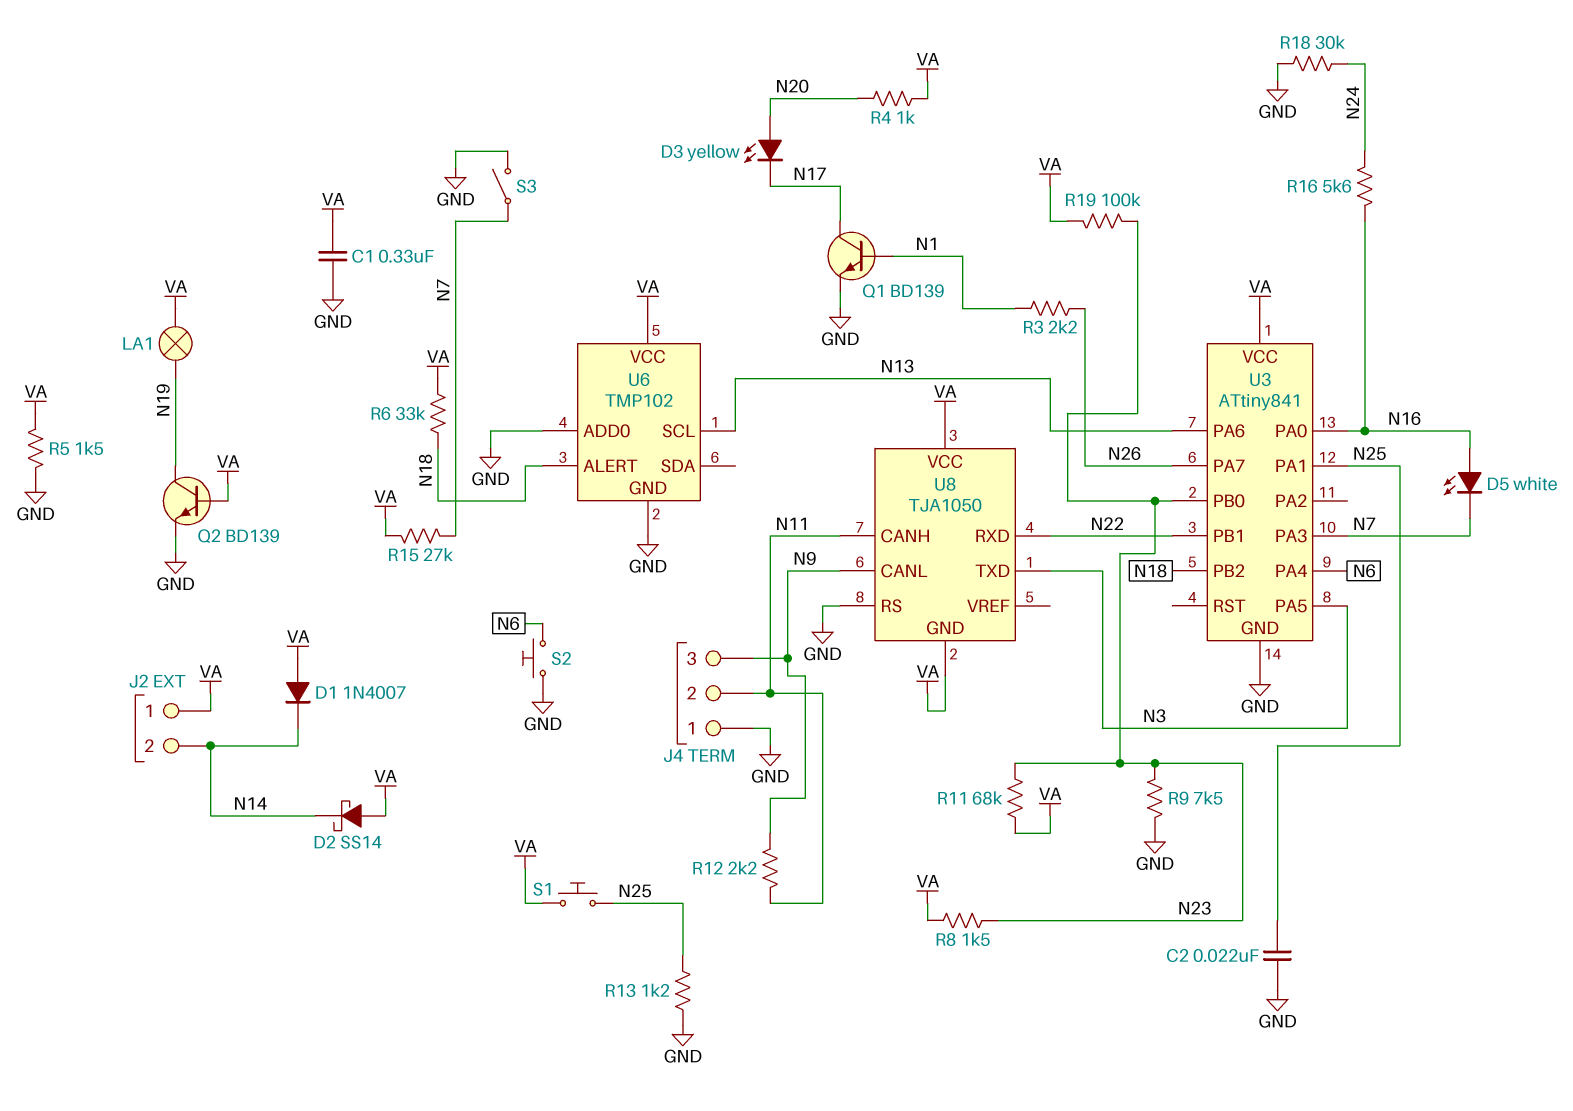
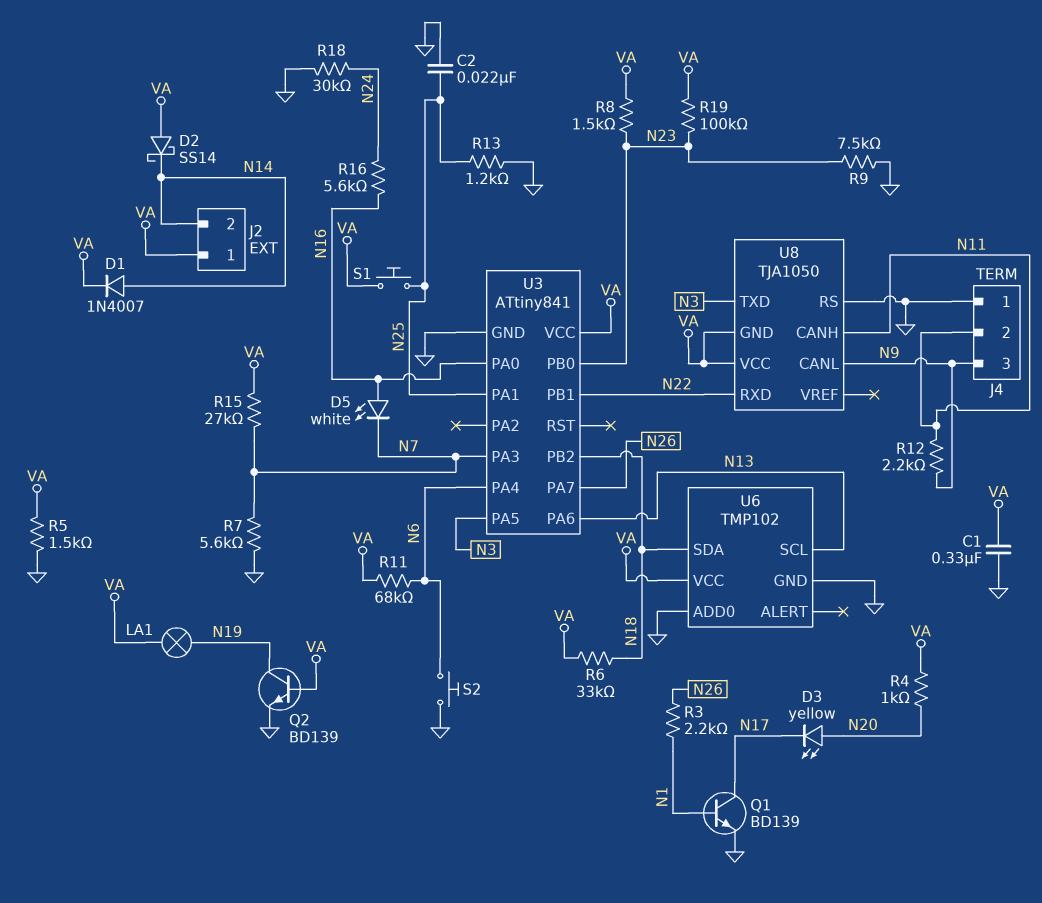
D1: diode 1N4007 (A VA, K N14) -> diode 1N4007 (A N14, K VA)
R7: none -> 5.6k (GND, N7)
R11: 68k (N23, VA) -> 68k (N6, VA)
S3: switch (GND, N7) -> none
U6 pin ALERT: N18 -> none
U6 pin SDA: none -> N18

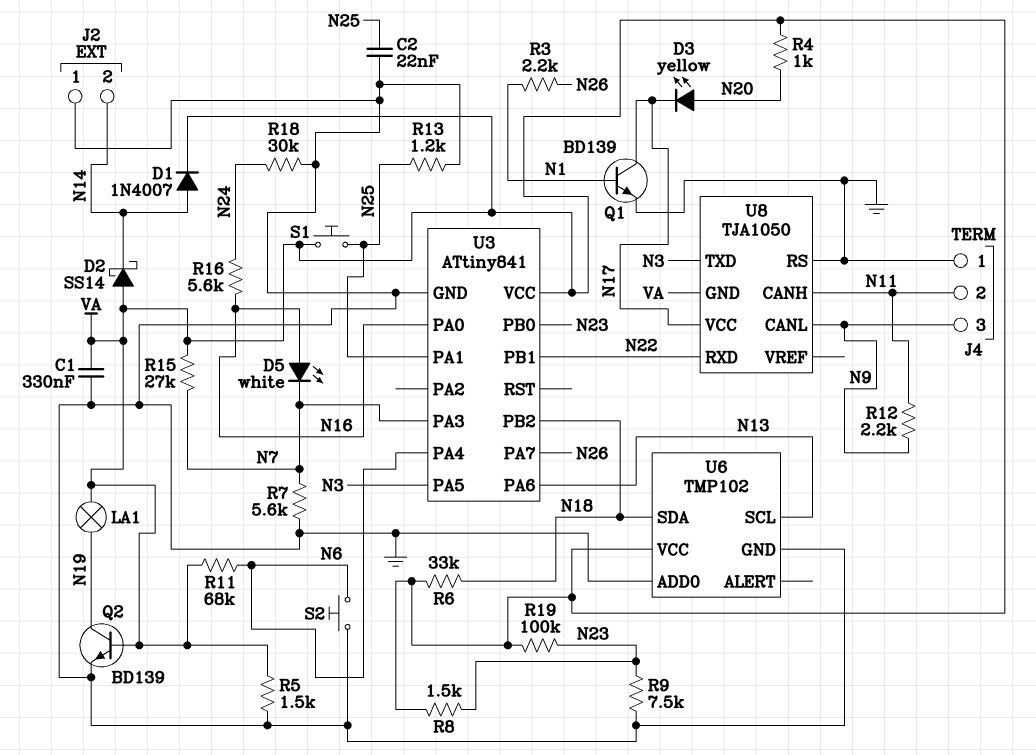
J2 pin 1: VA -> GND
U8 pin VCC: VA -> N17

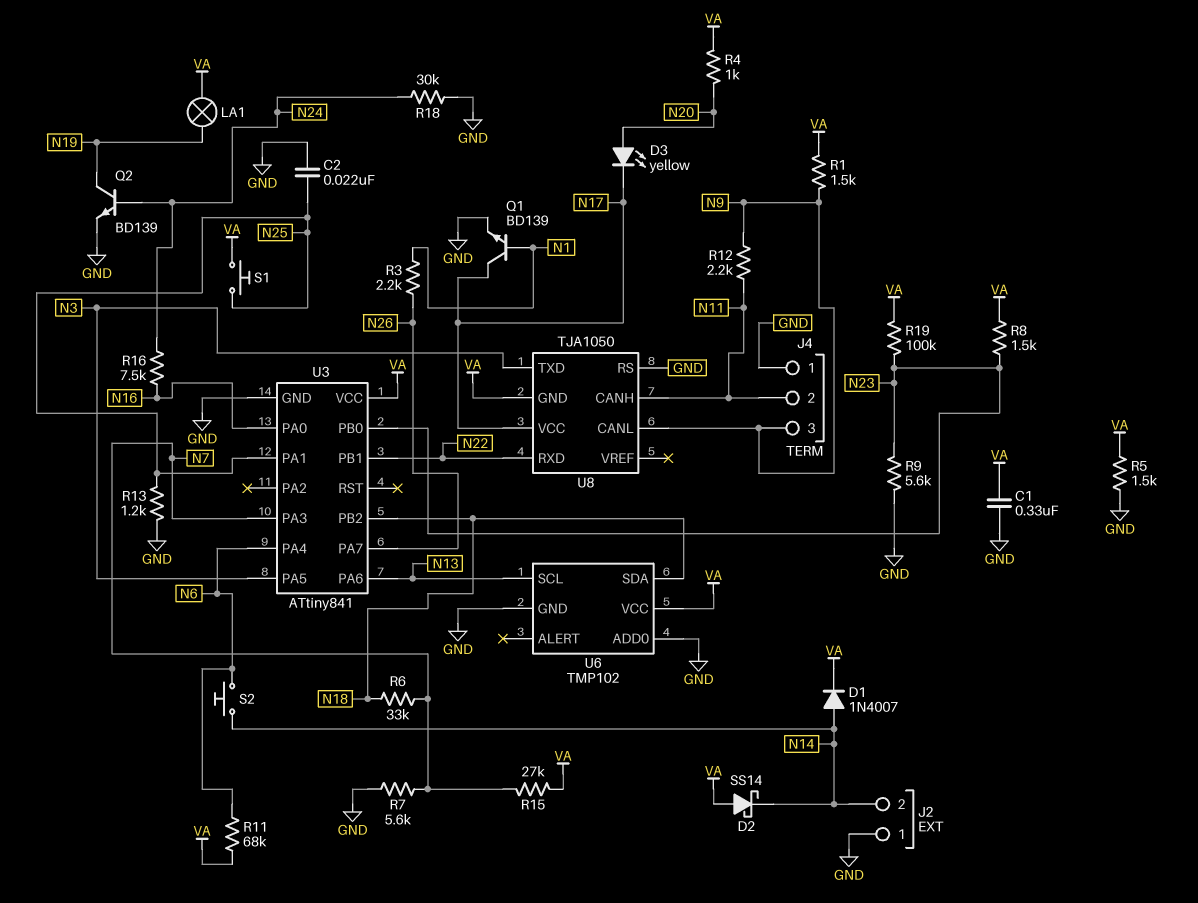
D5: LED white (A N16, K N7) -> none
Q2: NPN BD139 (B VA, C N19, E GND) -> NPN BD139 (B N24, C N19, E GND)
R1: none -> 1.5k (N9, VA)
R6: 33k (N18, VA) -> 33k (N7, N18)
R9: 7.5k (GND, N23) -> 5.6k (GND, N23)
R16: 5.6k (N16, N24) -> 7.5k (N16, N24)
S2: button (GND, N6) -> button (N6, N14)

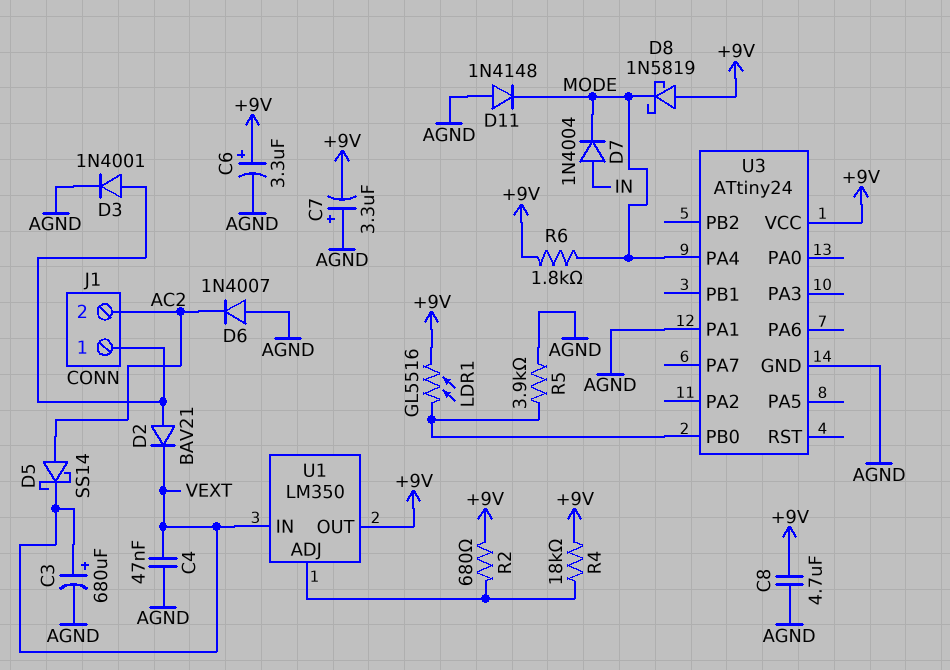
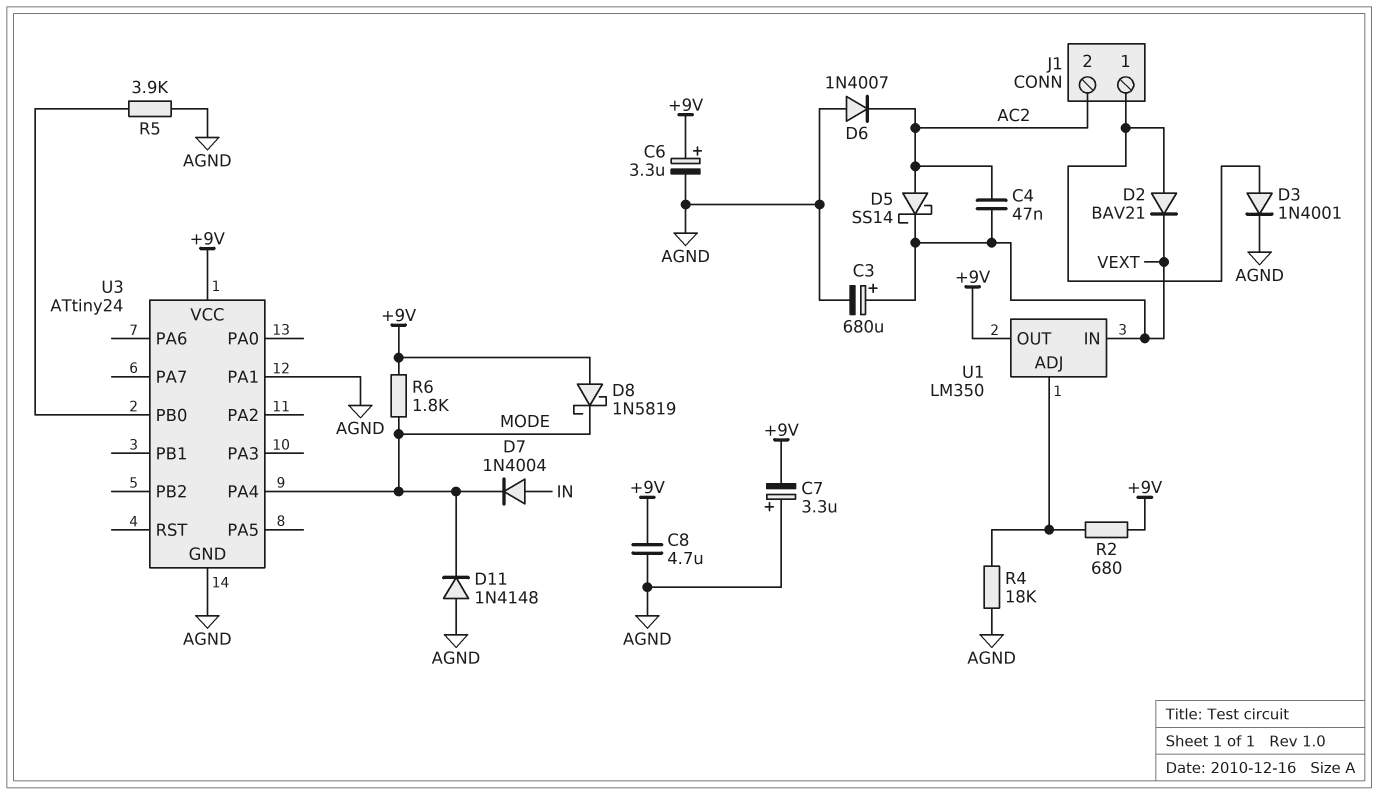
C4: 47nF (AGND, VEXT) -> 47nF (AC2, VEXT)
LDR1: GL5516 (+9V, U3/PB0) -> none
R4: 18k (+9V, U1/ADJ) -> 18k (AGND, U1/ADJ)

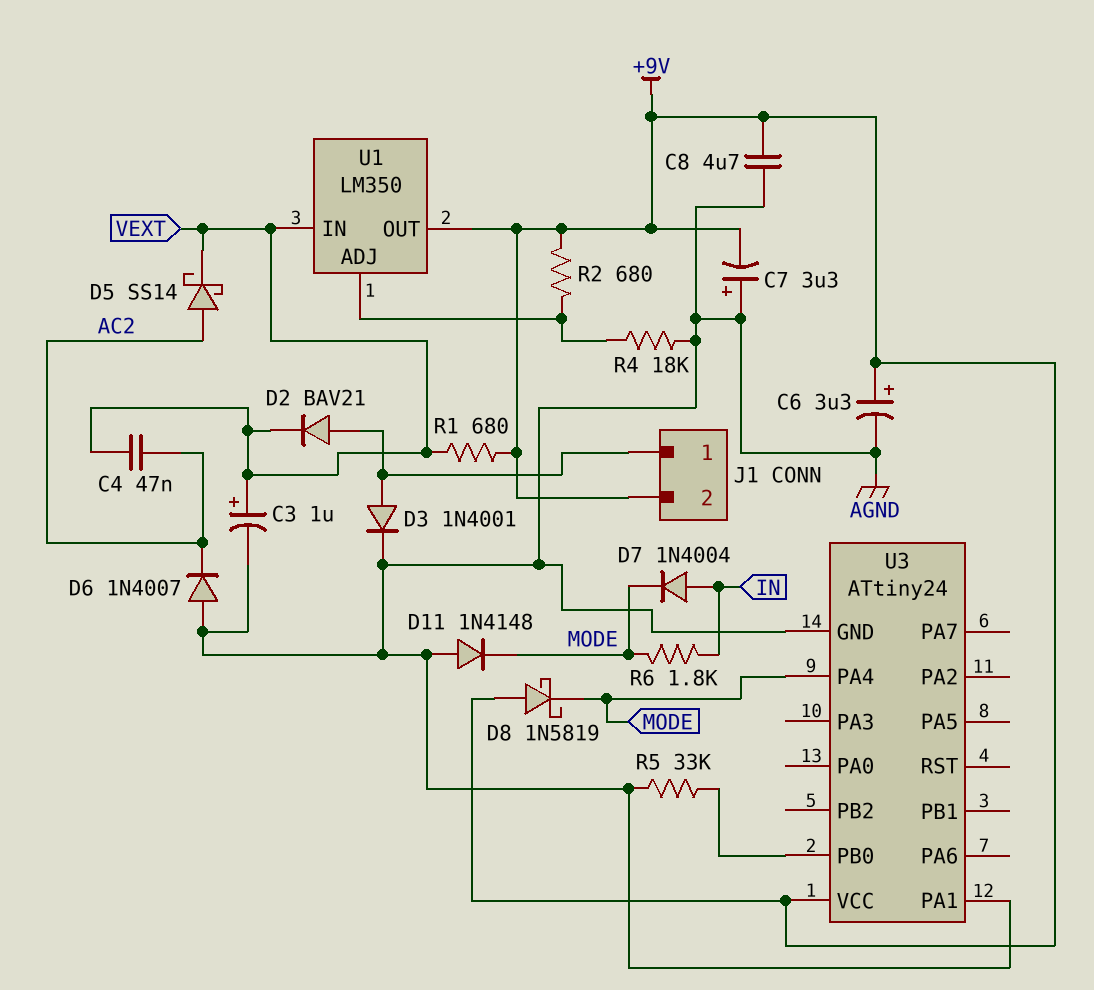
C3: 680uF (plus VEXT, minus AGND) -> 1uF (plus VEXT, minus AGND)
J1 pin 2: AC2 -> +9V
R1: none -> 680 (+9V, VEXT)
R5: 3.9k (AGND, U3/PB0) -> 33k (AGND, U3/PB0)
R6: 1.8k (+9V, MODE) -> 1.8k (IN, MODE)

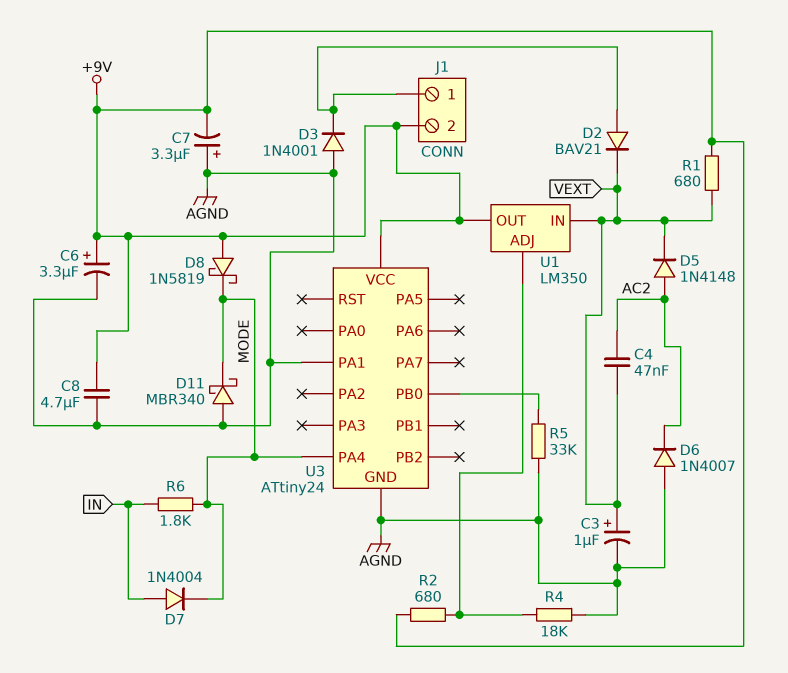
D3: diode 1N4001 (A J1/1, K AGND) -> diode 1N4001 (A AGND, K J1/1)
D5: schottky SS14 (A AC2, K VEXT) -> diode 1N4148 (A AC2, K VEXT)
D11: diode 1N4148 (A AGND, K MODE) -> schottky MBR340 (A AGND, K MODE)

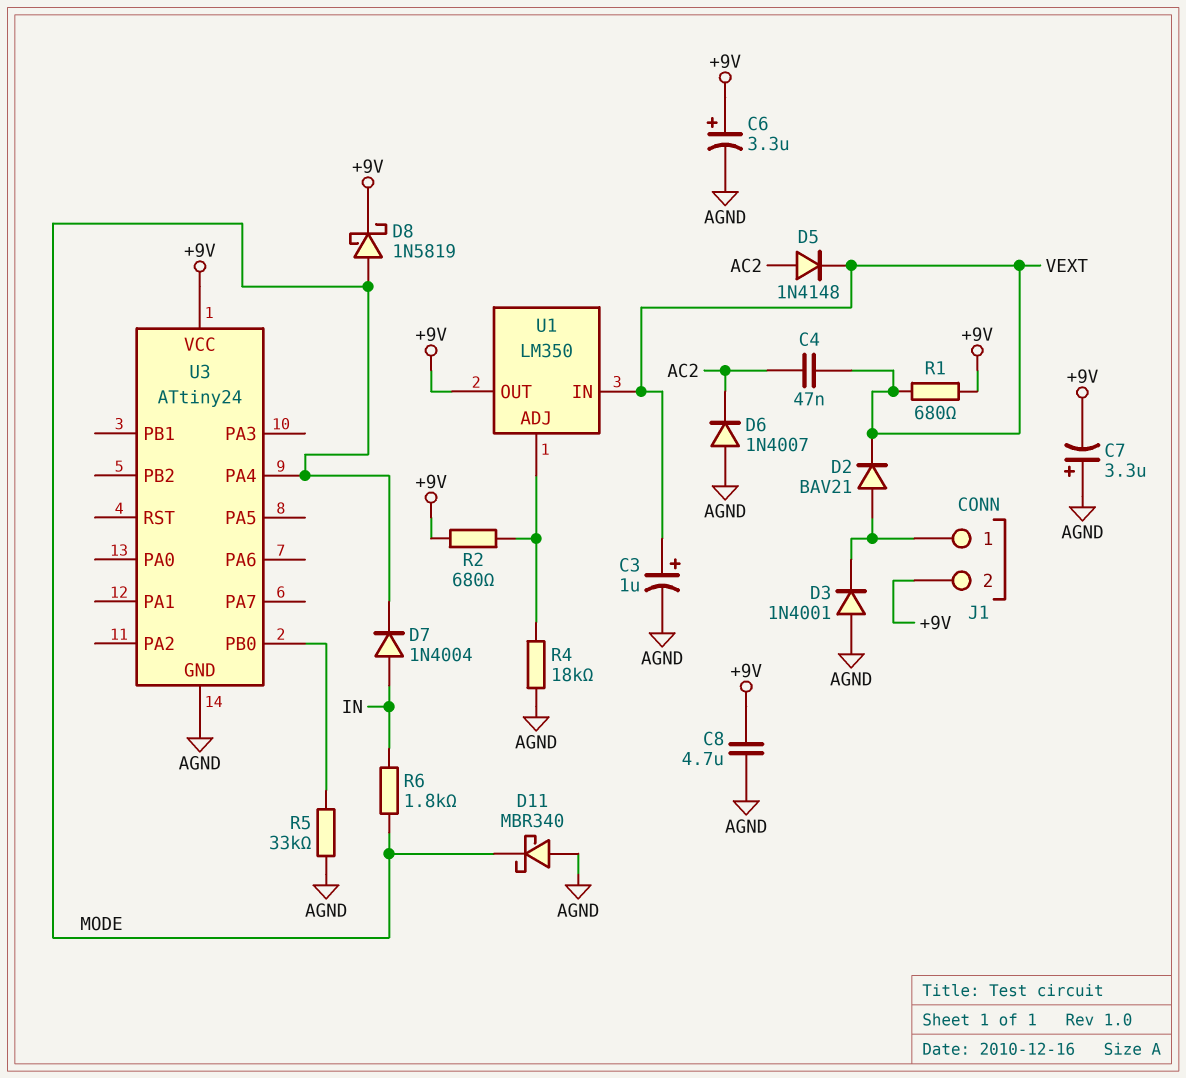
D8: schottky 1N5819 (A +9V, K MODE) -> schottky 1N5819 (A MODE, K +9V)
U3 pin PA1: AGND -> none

□ □ □ □ □ □ □

WHAT THIS TASK INVOLVES: Above are some records. Count the lines among them with the word "schottky", and answer with the number only.

TASK OUTPUT: 3